#### ASSIGNMENT
Restate exactly, and only, the lines from the one with "Someone carried the" through the end of the data, with both of those end lines kept. Drop any pictures.

#### SUPPLIED MATERIAL
========

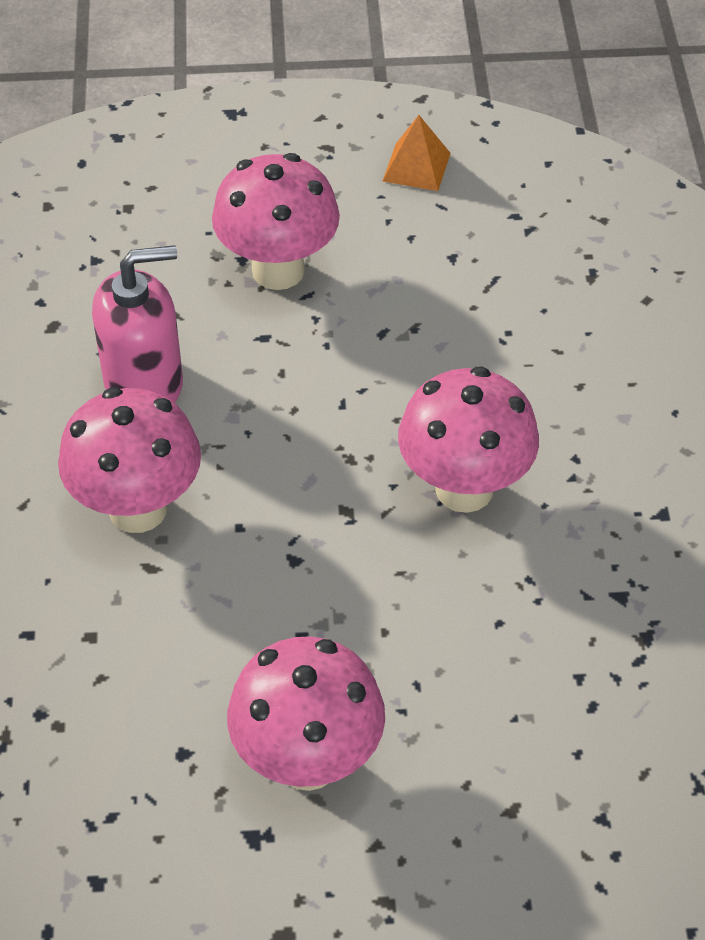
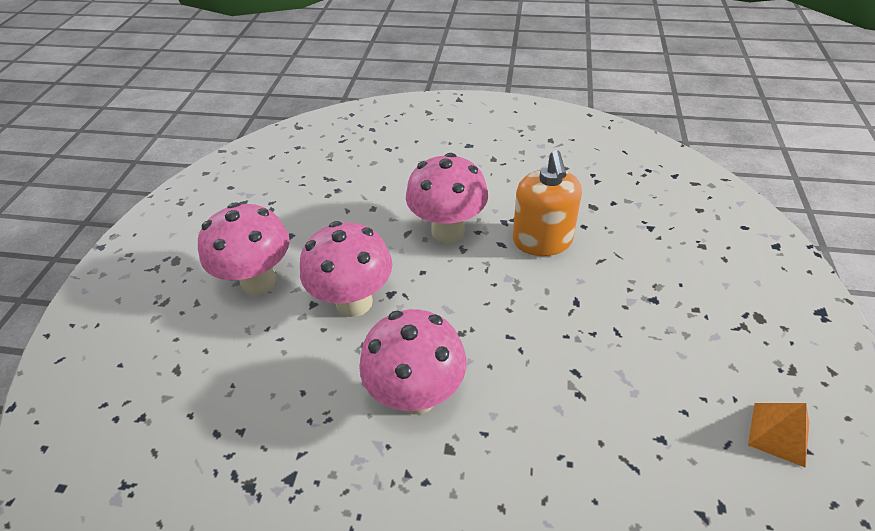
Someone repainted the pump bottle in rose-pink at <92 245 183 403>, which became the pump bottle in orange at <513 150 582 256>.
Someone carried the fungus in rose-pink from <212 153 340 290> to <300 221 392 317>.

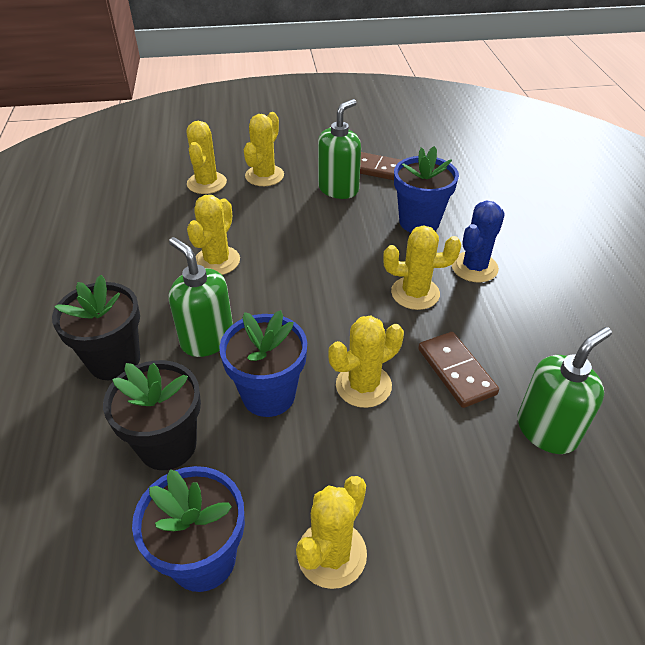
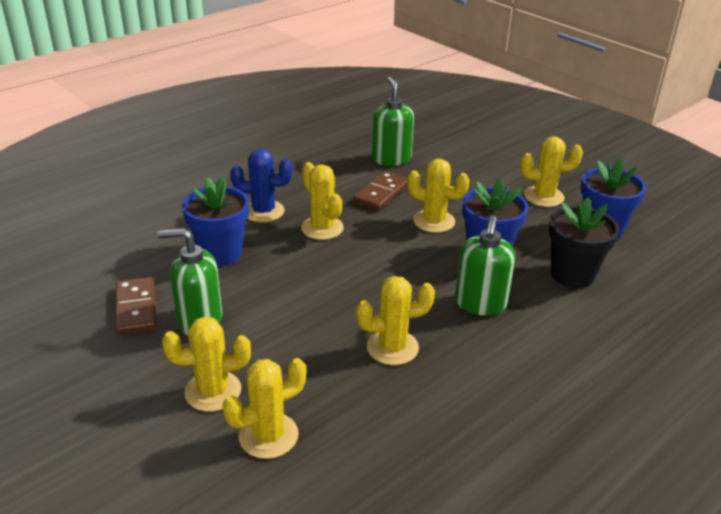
Someone took away the flower pot in black at <52 275 140 380>.
Someone rotated the pump bottle in green at <518 327 612 454> by 60 degrees clockwise.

========

#### REPLY
Someone carried the fungus in rose-pink from <212 153 340 290> to <300 221 392 317>.

Someone took away the flower pot in black at <52 275 140 380>.
Someone rotated the pump bottle in green at <518 327 612 454> by 60 degrees clockwise.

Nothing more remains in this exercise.